Problem to work on:
Please copy the entries below, replacing every "center" with "middle" and keeping everything else the same. Leave the pictures out of your answer.

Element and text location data
_ _ _ _ _ _ _

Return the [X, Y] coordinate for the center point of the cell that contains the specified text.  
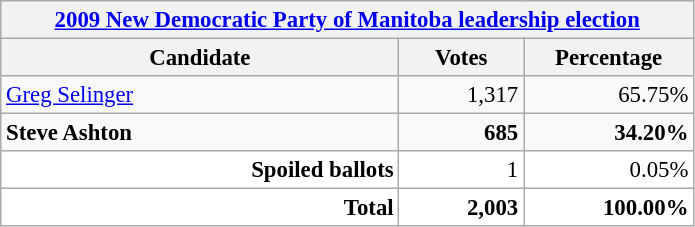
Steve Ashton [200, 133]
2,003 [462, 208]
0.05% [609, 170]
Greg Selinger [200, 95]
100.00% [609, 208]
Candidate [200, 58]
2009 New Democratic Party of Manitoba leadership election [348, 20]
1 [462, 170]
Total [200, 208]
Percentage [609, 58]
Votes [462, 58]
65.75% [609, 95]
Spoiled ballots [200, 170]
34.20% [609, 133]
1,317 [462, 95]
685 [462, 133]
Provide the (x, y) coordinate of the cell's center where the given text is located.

_ _ _ _ _ _ _

Answer to the problem:
Return the [X, Y] coordinate for the middle point of the cell that contains the specified text.  
Steve Ashton [200, 133]
2,003 [462, 208]
0.05% [609, 170]
Greg Selinger [200, 95]
100.00% [609, 208]
Candidate [200, 58]
2009 New Democratic Party of Manitoba leadership election [348, 20]
1 [462, 170]
Total [200, 208]
Percentage [609, 58]
Votes [462, 58]
65.75% [609, 95]
Spoiled ballots [200, 170]
34.20% [609, 133]
1,317 [462, 95]
685 [462, 133]
Provide the (x, y) coordinate of the cell's middle where the given text is located.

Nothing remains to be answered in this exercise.